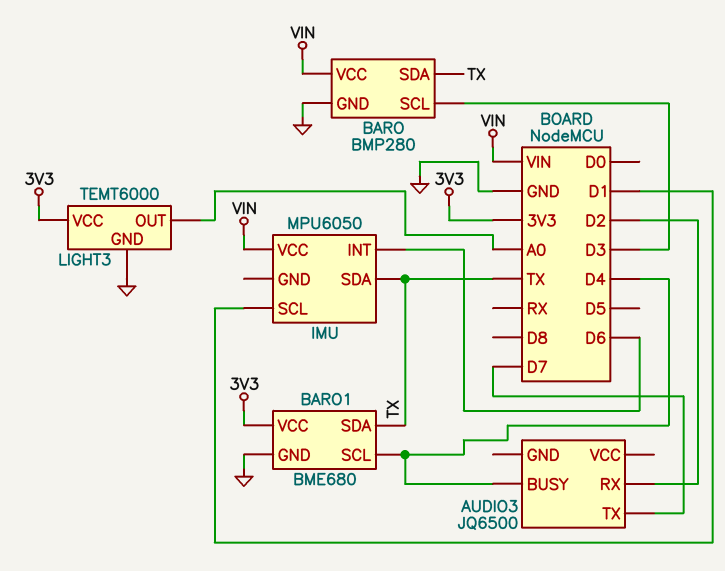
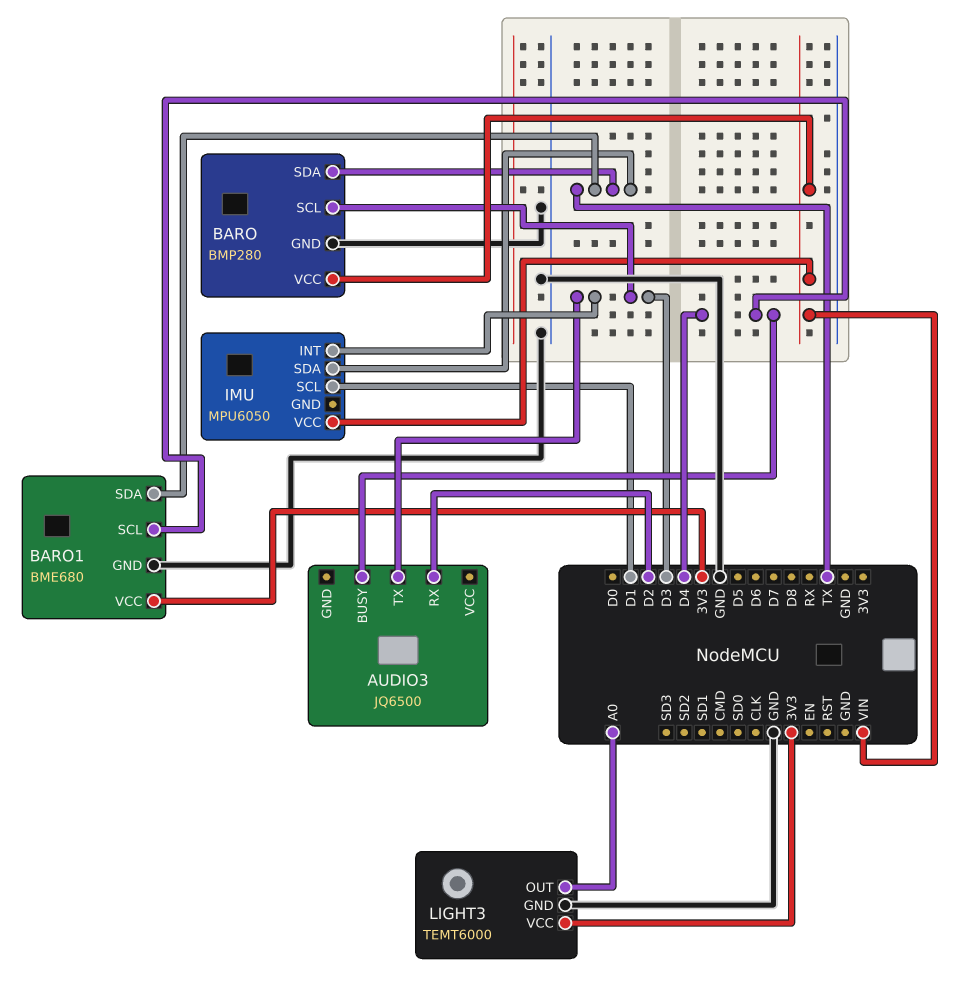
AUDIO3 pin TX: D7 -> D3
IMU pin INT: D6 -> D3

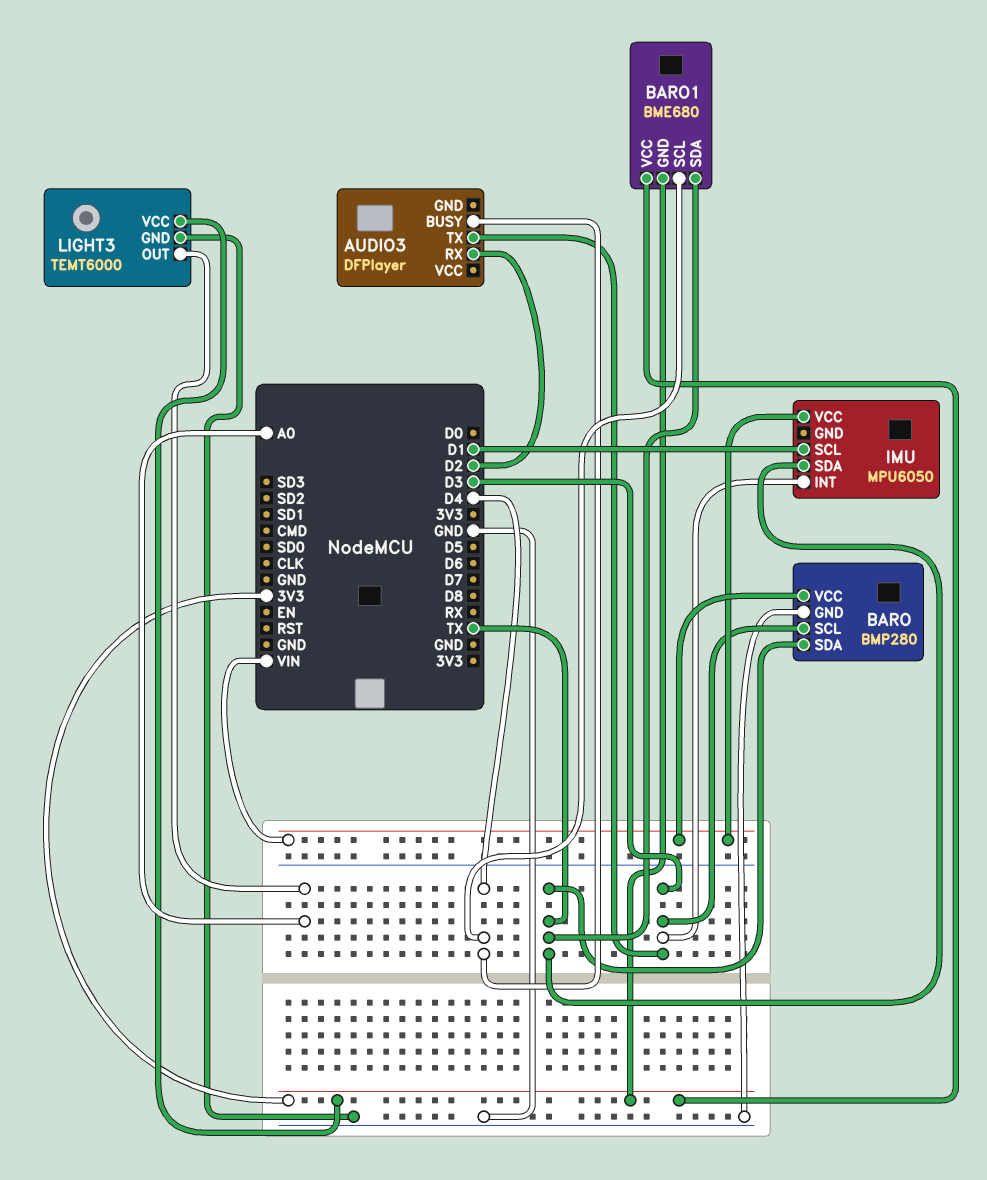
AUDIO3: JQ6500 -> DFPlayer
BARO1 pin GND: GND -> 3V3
---
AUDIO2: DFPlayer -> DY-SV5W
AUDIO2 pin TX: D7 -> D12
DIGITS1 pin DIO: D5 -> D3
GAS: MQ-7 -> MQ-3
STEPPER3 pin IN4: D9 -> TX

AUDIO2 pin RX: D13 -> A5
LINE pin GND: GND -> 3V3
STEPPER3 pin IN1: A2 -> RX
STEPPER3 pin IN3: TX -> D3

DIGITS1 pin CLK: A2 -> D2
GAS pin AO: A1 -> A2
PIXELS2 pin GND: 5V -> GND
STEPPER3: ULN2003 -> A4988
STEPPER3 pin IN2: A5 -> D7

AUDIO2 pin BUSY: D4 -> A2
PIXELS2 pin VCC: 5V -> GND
* * *
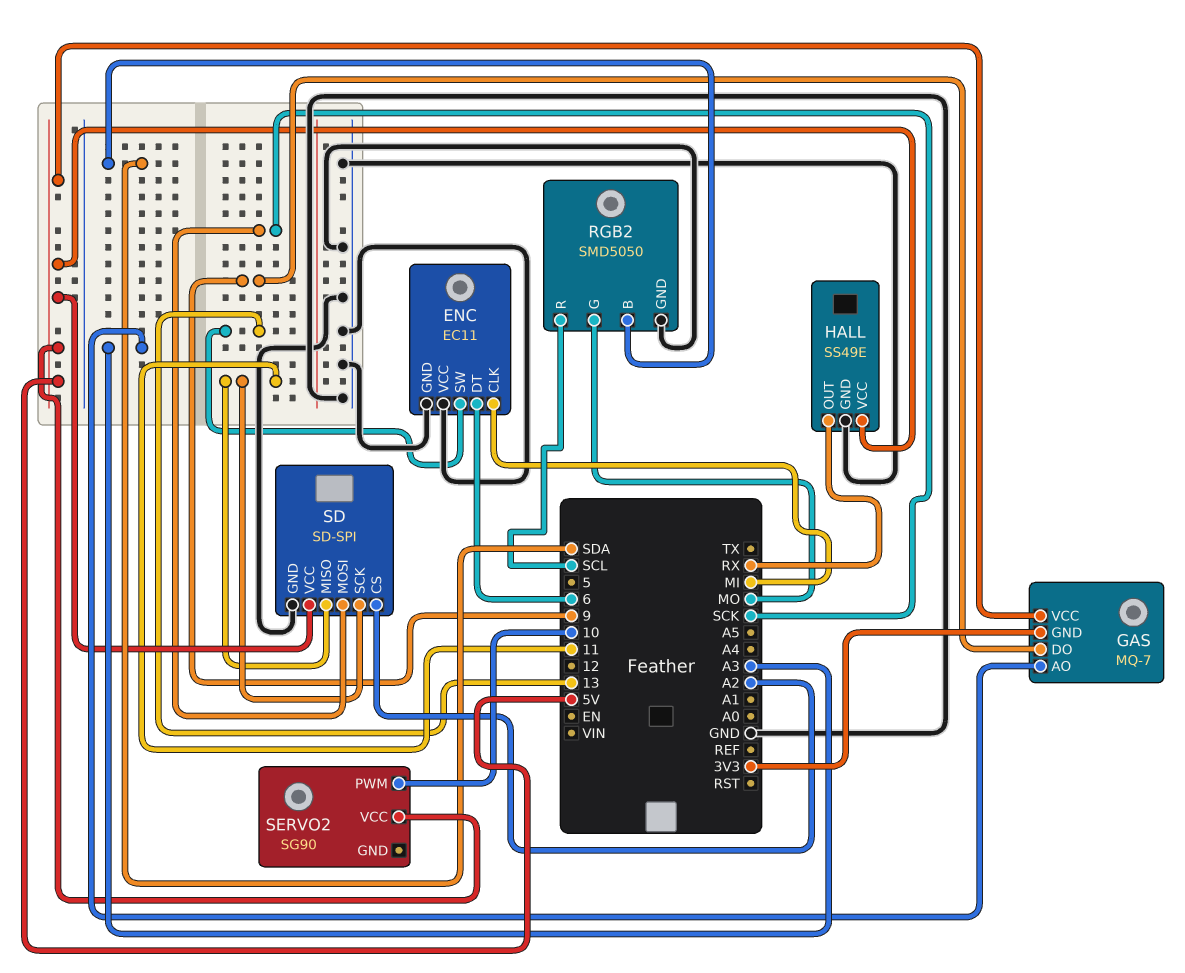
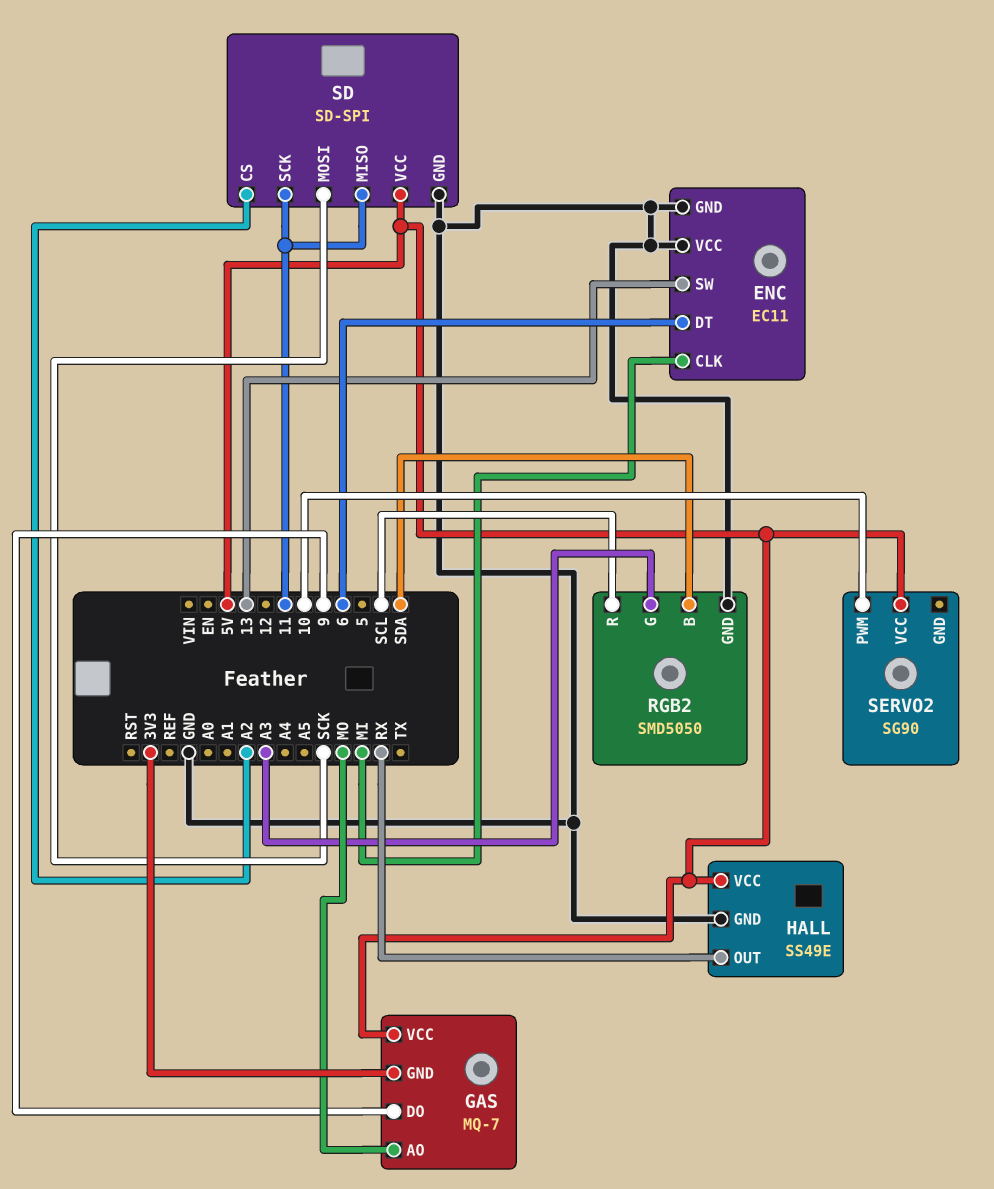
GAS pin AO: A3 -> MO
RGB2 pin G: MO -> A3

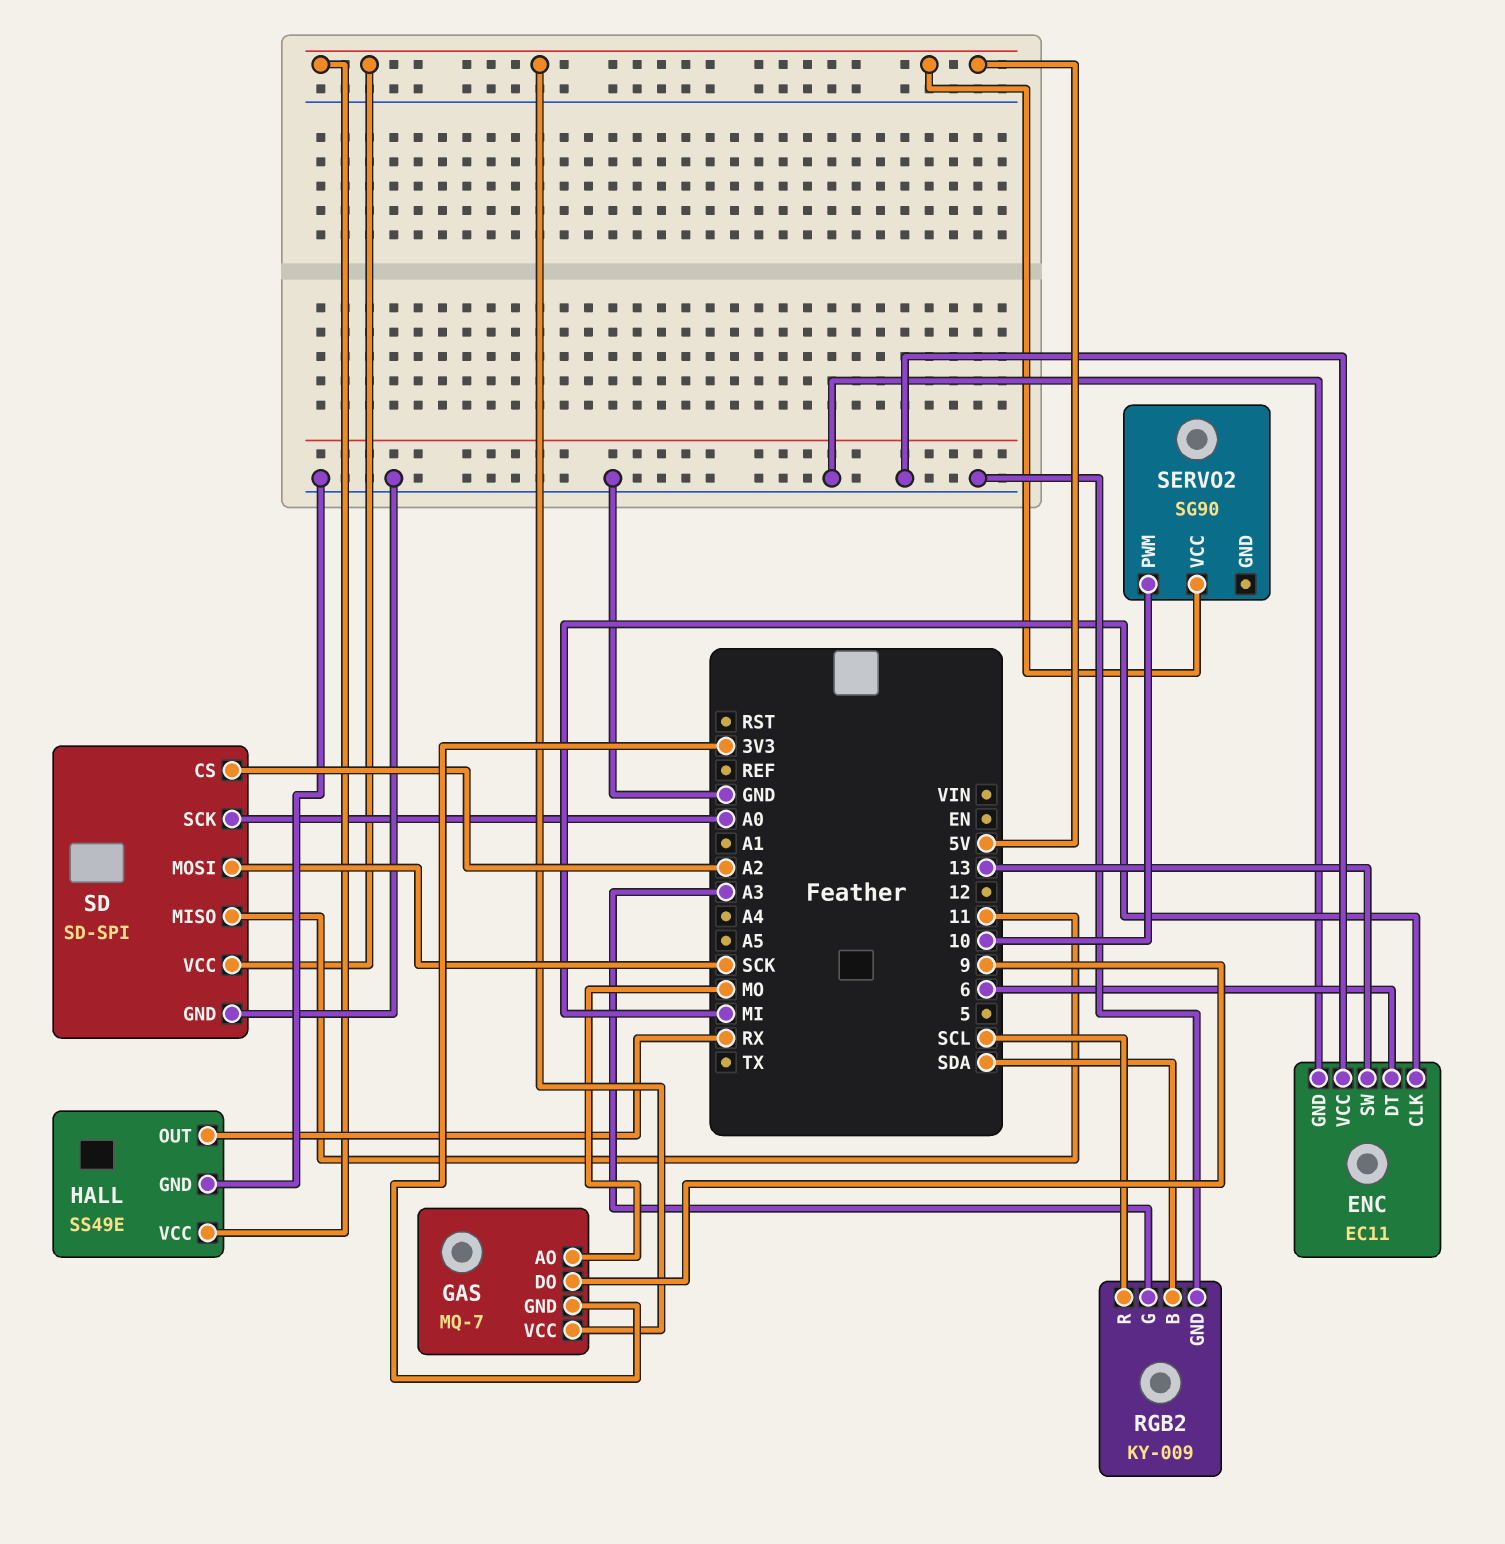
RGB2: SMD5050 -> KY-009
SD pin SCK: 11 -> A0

→ How to complete this task: Print exactly the lines above from the one with "AUDIO2 pin TX: D7 -> D12" to the one with "PIXELS2 pin VCC: 5V -> GND", including both.

→ Your response:
AUDIO2 pin TX: D7 -> D12
DIGITS1 pin DIO: D5 -> D3
GAS: MQ-7 -> MQ-3
STEPPER3 pin IN4: D9 -> TX

AUDIO2 pin RX: D13 -> A5
LINE pin GND: GND -> 3V3
STEPPER3 pin IN1: A2 -> RX
STEPPER3 pin IN3: TX -> D3

DIGITS1 pin CLK: A2 -> D2
GAS pin AO: A1 -> A2
PIXELS2 pin GND: 5V -> GND
STEPPER3: ULN2003 -> A4988
STEPPER3 pin IN2: A5 -> D7

AUDIO2 pin BUSY: D4 -> A2
PIXELS2 pin VCC: 5V -> GND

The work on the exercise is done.